Exercise description
Write out the full listing again. Make no alterations.

----

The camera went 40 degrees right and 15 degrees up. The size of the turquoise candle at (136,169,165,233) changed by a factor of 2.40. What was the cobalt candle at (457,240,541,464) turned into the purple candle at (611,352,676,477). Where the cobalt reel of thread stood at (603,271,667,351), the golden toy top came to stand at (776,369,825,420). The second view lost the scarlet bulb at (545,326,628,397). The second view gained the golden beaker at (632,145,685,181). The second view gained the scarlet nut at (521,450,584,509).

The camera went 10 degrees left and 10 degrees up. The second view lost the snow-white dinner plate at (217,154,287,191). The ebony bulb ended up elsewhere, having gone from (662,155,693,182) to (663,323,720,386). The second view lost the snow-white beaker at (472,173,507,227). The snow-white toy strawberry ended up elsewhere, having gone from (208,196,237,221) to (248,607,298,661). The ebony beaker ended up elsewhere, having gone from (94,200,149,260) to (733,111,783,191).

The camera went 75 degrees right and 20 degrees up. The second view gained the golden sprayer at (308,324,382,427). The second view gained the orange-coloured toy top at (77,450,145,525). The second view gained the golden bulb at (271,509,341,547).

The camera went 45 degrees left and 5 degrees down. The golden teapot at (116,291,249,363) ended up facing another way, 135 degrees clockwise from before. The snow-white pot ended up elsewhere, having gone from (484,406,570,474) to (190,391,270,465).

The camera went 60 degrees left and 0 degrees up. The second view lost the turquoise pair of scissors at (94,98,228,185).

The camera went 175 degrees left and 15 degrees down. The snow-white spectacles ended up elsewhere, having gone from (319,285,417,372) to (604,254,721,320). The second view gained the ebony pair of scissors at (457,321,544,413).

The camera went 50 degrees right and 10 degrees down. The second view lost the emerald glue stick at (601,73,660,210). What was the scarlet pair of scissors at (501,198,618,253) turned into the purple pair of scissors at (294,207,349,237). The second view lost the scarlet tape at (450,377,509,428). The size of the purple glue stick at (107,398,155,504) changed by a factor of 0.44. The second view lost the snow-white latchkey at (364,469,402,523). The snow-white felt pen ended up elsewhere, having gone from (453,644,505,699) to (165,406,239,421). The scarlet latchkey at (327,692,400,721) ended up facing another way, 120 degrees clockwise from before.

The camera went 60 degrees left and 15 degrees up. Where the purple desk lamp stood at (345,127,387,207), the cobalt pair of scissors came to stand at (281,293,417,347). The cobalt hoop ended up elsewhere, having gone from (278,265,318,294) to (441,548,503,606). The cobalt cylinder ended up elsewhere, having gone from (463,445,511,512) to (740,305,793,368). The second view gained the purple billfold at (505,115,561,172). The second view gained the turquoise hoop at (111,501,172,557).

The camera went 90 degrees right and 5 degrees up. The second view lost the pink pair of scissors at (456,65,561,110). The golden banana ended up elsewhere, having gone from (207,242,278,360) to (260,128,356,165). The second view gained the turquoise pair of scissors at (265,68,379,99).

----

Answer to this task
The camera went 40 degrees right and 15 degrees up. The size of the turquoise candle at (136,169,165,233) changed by a factor of 2.40. What was the cobalt candle at (457,240,541,464) turned into the purple candle at (611,352,676,477). Where the cobalt reel of thread stood at (603,271,667,351), the golden toy top came to stand at (776,369,825,420). The second view lost the scarlet bulb at (545,326,628,397). The second view gained the golden beaker at (632,145,685,181). The second view gained the scarlet nut at (521,450,584,509).

The camera went 10 degrees left and 10 degrees up. The second view lost the snow-white dinner plate at (217,154,287,191). The ebony bulb ended up elsewhere, having gone from (662,155,693,182) to (663,323,720,386). The second view lost the snow-white beaker at (472,173,507,227). The snow-white toy strawberry ended up elsewhere, having gone from (208,196,237,221) to (248,607,298,661). The ebony beaker ended up elsewhere, having gone from (94,200,149,260) to (733,111,783,191).

The camera went 75 degrees right and 20 degrees up. The second view gained the golden sprayer at (308,324,382,427). The second view gained the orange-coloured toy top at (77,450,145,525). The second view gained the golden bulb at (271,509,341,547).

The camera went 45 degrees left and 5 degrees down. The golden teapot at (116,291,249,363) ended up facing another way, 135 degrees clockwise from before. The snow-white pot ended up elsewhere, having gone from (484,406,570,474) to (190,391,270,465).

The camera went 60 degrees left and 0 degrees up. The second view lost the turquoise pair of scissors at (94,98,228,185).

The camera went 175 degrees left and 15 degrees down. The snow-white spectacles ended up elsewhere, having gone from (319,285,417,372) to (604,254,721,320). The second view gained the ebony pair of scissors at (457,321,544,413).

The camera went 50 degrees right and 10 degrees down. The second view lost the emerald glue stick at (601,73,660,210). What was the scarlet pair of scissors at (501,198,618,253) turned into the purple pair of scissors at (294,207,349,237). The second view lost the scarlet tape at (450,377,509,428). The size of the purple glue stick at (107,398,155,504) changed by a factor of 0.44. The second view lost the snow-white latchkey at (364,469,402,523). The snow-white felt pen ended up elsewhere, having gone from (453,644,505,699) to (165,406,239,421). The scarlet latchkey at (327,692,400,721) ended up facing another way, 120 degrees clockwise from before.

The camera went 60 degrees left and 15 degrees up. Where the purple desk lamp stood at (345,127,387,207), the cobalt pair of scissors came to stand at (281,293,417,347). The cobalt hoop ended up elsewhere, having gone from (278,265,318,294) to (441,548,503,606). The cobalt cylinder ended up elsewhere, having gone from (463,445,511,512) to (740,305,793,368). The second view gained the purple billfold at (505,115,561,172). The second view gained the turquoise hoop at (111,501,172,557).

The camera went 90 degrees right and 5 degrees up. The second view lost the pink pair of scissors at (456,65,561,110). The golden banana ended up elsewhere, having gone from (207,242,278,360) to (260,128,356,165). The second view gained the turquoise pair of scissors at (265,68,379,99).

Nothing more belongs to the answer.